● Work to complete: Print, in exact form, the lines below from the one containing "yellow mushroom [165,218,188,240]" through the one containing "yellow capsule [907,445,945,477] -> none", and omit all others.

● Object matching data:
┄┄┄┄┄┄┄┄┄┄
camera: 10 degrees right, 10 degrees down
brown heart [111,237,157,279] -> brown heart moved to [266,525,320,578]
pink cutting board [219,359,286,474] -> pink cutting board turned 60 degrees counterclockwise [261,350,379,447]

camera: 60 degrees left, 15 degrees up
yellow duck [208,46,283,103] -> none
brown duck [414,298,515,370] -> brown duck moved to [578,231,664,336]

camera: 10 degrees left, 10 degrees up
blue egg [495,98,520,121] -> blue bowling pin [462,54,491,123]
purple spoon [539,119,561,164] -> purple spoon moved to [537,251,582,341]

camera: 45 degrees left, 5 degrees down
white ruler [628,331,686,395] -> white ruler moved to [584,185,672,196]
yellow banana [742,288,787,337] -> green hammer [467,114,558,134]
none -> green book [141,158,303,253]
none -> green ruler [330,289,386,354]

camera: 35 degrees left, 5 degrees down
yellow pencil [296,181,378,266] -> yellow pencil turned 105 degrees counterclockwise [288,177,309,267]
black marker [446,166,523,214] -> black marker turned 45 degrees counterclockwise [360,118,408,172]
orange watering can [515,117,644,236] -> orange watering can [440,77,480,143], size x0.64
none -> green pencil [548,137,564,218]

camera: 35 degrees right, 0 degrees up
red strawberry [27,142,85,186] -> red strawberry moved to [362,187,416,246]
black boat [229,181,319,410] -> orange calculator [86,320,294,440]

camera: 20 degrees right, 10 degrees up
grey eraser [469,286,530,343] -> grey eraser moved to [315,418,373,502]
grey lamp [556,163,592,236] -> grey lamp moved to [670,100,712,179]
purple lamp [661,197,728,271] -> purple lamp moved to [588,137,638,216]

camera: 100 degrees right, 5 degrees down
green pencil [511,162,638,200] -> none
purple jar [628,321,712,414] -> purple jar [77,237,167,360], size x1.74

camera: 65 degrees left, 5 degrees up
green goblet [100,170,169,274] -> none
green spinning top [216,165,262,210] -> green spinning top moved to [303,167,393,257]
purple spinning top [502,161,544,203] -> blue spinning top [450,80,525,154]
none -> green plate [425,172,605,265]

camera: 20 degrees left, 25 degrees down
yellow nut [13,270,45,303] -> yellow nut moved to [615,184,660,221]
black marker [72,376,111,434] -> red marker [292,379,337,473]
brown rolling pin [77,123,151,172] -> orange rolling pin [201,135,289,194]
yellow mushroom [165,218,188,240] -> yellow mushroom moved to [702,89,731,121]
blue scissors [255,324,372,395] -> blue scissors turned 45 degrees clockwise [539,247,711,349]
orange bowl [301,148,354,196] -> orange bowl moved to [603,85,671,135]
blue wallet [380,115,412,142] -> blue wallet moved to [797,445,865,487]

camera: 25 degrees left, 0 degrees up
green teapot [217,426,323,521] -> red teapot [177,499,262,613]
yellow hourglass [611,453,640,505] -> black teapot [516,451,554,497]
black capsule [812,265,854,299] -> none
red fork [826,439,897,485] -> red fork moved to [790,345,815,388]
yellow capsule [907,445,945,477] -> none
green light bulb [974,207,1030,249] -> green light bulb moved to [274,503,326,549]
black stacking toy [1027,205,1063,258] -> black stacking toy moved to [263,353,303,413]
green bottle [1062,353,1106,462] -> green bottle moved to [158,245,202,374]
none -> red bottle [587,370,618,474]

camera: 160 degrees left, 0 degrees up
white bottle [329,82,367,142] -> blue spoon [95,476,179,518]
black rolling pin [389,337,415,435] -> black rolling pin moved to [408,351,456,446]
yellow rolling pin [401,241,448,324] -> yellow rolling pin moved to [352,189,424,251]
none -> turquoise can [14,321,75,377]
┄┄┄┄┄┄┄┄┄┄
● Result for this task:
yellow mushroom [165,218,188,240] -> yellow mushroom moved to [702,89,731,121]
blue scissors [255,324,372,395] -> blue scissors turned 45 degrees clockwise [539,247,711,349]
orange bowl [301,148,354,196] -> orange bowl moved to [603,85,671,135]
blue wallet [380,115,412,142] -> blue wallet moved to [797,445,865,487]

camera: 25 degrees left, 0 degrees up
green teapot [217,426,323,521] -> red teapot [177,499,262,613]
yellow hourglass [611,453,640,505] -> black teapot [516,451,554,497]
black capsule [812,265,854,299] -> none
red fork [826,439,897,485] -> red fork moved to [790,345,815,388]
yellow capsule [907,445,945,477] -> none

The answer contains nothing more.